(Coordinate-based change listings)
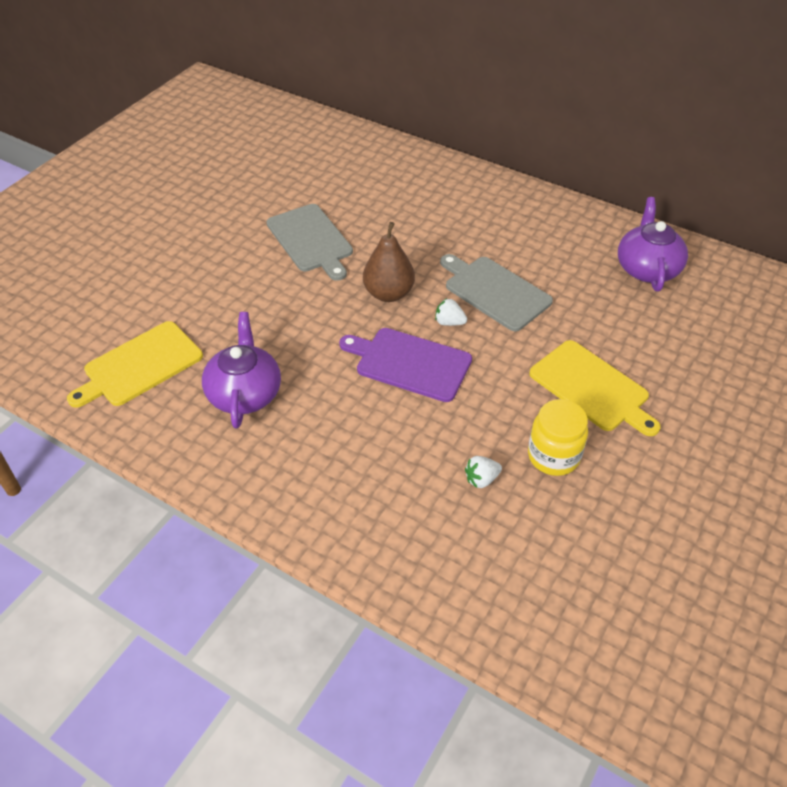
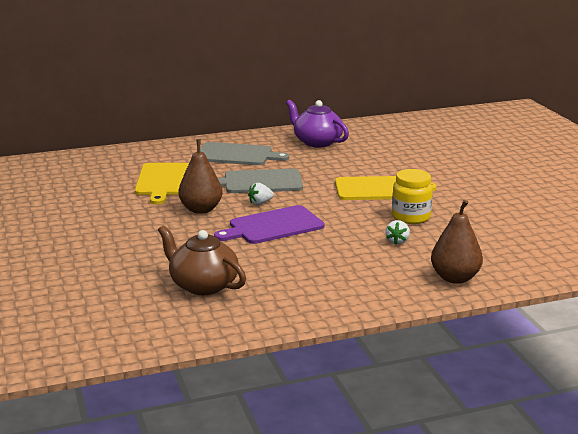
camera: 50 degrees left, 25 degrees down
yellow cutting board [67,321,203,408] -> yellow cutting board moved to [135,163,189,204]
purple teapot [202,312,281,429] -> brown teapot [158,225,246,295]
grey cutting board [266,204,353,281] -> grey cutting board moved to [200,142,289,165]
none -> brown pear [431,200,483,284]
* * *
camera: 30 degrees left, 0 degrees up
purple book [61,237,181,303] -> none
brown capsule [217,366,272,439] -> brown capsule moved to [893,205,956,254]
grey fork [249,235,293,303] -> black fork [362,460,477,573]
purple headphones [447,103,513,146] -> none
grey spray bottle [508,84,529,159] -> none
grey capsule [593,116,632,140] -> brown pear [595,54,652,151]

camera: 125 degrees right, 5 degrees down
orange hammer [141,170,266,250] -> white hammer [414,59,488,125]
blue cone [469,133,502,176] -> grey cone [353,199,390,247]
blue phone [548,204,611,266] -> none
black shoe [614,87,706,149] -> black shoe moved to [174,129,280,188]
---
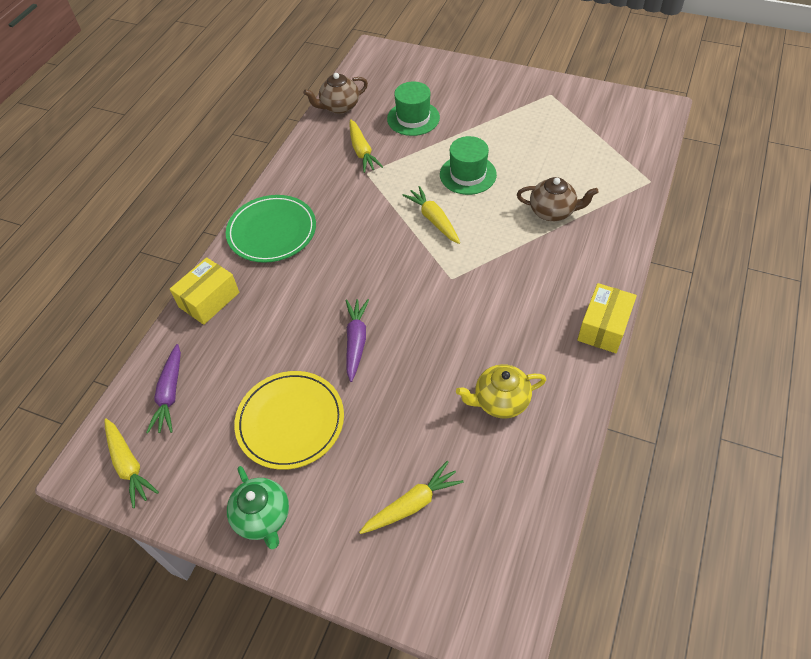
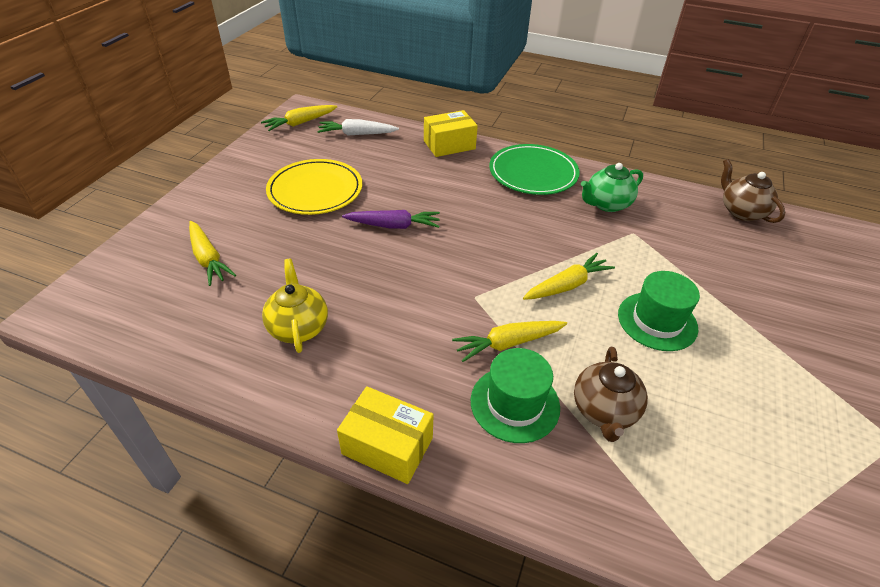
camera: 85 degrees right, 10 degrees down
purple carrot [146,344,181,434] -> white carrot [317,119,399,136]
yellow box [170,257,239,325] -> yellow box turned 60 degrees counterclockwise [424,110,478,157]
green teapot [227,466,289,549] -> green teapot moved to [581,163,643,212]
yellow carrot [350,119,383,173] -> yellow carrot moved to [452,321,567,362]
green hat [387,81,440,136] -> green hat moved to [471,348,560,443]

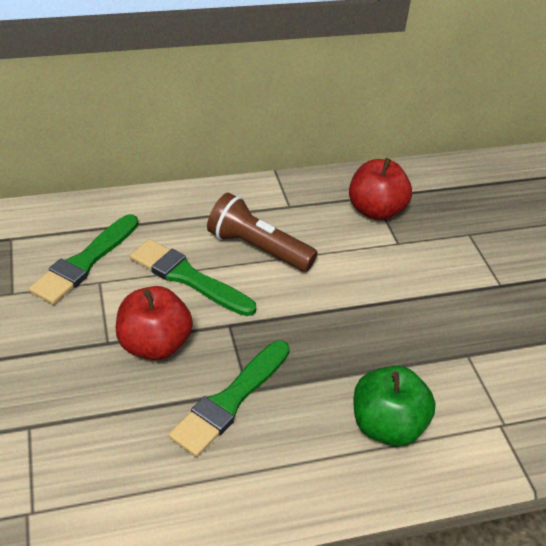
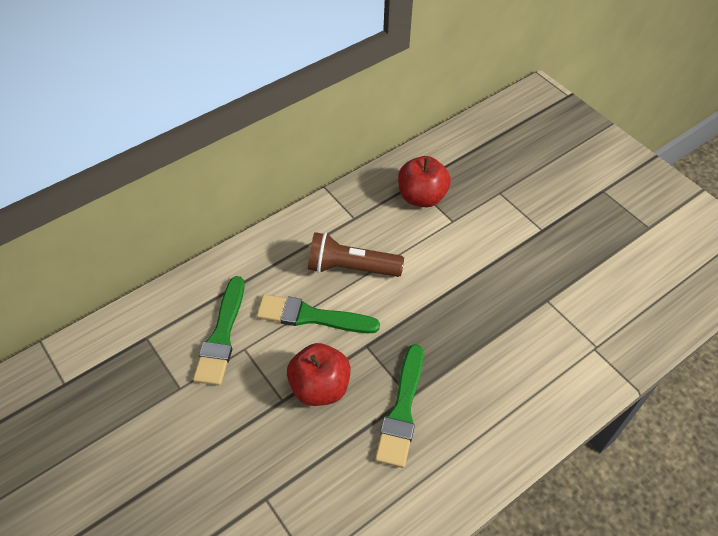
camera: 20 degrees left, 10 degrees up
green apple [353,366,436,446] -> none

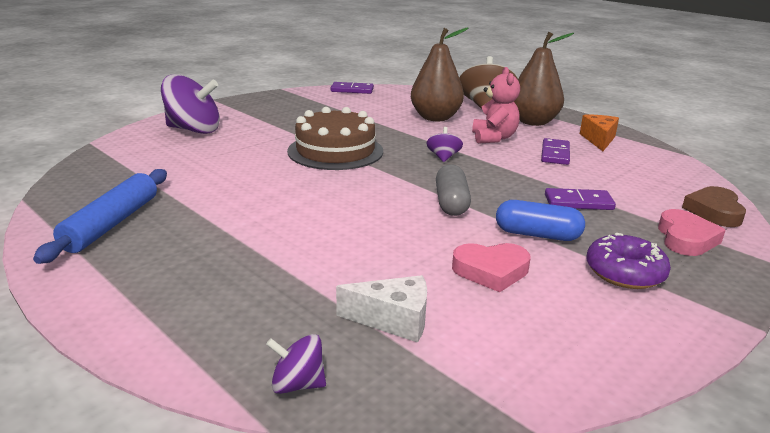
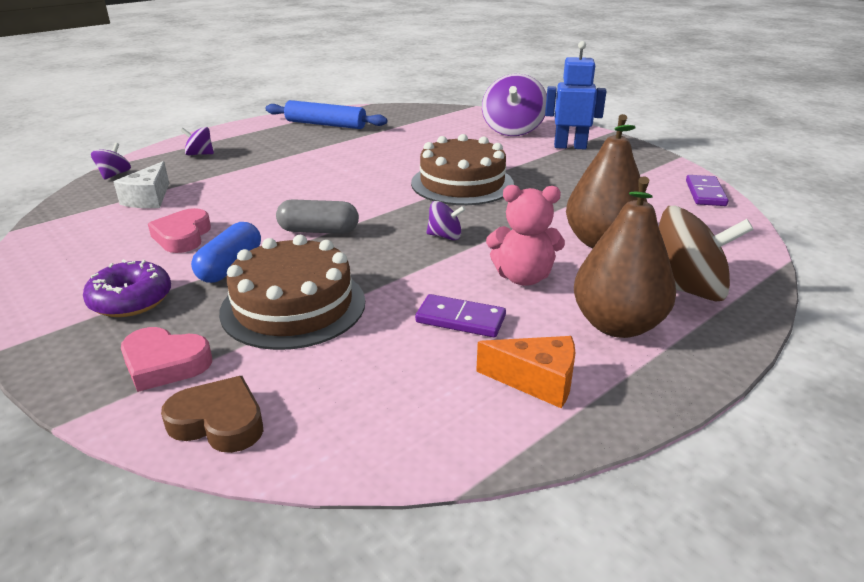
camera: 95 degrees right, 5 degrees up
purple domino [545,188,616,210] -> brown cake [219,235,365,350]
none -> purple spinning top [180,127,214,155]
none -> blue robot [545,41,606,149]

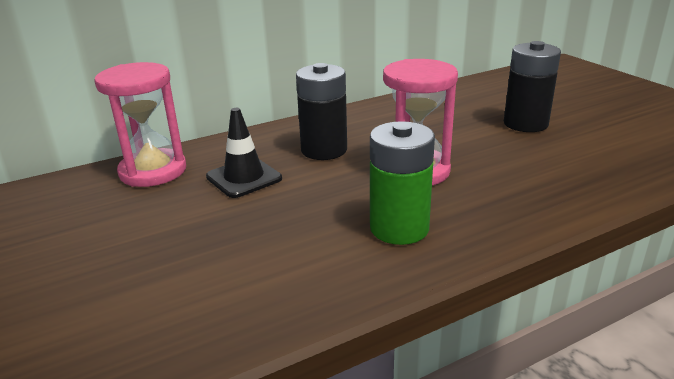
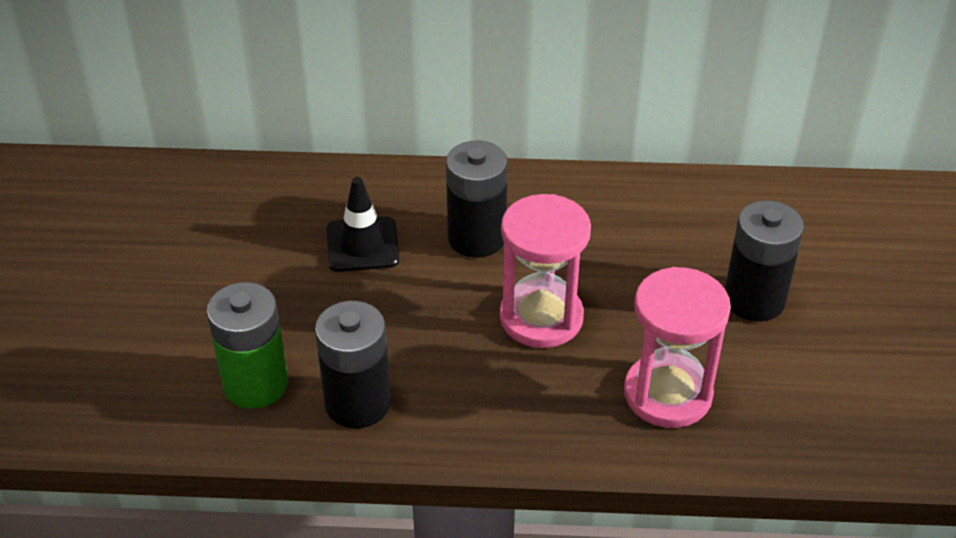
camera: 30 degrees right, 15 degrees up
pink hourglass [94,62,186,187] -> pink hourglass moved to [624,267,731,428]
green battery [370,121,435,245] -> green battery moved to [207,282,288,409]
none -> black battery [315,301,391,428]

## [Your objective]
If a line in the records has the word "teapot", copy that line.

## [Written reply]
purple teapot [202,312,281,429] -> brown teapot [158,225,246,295]
green teapot [227,466,289,549] -> green teapot moved to [581,163,643,212]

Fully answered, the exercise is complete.